Provided records Block Start

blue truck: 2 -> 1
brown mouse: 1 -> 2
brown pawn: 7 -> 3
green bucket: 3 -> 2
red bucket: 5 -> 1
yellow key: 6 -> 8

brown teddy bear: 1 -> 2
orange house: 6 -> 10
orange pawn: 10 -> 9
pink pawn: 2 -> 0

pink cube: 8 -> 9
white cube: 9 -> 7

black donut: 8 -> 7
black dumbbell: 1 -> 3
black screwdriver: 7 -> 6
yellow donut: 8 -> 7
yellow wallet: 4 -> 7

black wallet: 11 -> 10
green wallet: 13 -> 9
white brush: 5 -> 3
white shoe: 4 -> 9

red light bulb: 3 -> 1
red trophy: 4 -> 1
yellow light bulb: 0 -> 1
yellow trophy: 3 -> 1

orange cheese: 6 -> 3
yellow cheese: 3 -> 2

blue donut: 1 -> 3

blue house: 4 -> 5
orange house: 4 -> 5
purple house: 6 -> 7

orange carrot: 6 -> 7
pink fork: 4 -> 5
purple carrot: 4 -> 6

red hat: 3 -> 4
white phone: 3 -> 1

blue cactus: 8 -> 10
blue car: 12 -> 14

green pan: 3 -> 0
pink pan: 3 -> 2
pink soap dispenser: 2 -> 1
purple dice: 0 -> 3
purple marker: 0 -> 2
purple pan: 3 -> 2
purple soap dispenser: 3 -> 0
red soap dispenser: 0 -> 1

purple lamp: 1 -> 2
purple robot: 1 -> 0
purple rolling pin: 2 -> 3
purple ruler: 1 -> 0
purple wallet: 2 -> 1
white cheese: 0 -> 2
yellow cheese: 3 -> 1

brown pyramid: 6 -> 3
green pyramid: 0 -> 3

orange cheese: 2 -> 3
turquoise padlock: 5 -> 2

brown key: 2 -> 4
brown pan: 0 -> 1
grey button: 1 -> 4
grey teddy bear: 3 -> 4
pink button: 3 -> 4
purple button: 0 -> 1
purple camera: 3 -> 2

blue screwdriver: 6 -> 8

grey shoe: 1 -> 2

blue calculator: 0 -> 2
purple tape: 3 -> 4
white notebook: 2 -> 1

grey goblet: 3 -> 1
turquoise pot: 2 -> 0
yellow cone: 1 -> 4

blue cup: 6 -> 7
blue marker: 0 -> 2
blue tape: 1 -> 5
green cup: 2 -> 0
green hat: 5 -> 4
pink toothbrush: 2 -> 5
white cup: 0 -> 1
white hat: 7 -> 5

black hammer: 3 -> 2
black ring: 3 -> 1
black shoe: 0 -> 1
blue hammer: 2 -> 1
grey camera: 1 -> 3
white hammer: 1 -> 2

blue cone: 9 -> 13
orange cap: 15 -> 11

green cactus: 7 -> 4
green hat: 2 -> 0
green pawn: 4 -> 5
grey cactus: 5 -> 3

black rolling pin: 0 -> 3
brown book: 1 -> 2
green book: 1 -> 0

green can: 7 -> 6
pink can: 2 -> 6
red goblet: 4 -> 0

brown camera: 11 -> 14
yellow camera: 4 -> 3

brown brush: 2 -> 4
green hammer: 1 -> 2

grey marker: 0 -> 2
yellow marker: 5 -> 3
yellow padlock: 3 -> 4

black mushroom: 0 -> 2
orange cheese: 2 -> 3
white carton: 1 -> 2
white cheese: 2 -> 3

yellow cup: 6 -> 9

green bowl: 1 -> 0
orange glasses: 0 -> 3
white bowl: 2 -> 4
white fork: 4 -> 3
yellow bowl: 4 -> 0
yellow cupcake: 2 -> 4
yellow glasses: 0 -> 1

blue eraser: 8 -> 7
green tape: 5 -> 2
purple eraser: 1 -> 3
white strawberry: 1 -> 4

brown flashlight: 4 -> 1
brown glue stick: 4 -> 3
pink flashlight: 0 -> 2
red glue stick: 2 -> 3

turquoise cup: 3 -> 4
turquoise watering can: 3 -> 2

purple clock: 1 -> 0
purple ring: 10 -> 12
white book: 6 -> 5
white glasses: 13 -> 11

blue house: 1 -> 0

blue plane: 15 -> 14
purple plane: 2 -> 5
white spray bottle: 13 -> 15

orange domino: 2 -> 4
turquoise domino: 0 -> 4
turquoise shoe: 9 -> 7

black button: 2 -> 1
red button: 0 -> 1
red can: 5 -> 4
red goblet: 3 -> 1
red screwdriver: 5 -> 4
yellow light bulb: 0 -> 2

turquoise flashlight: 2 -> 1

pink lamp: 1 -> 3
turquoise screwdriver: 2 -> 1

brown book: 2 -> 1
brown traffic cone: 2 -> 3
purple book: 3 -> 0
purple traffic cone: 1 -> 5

Provided records Block End

Task goal: Say how many lines above hold the word "cone", giving only the count.

Solution for this task: 4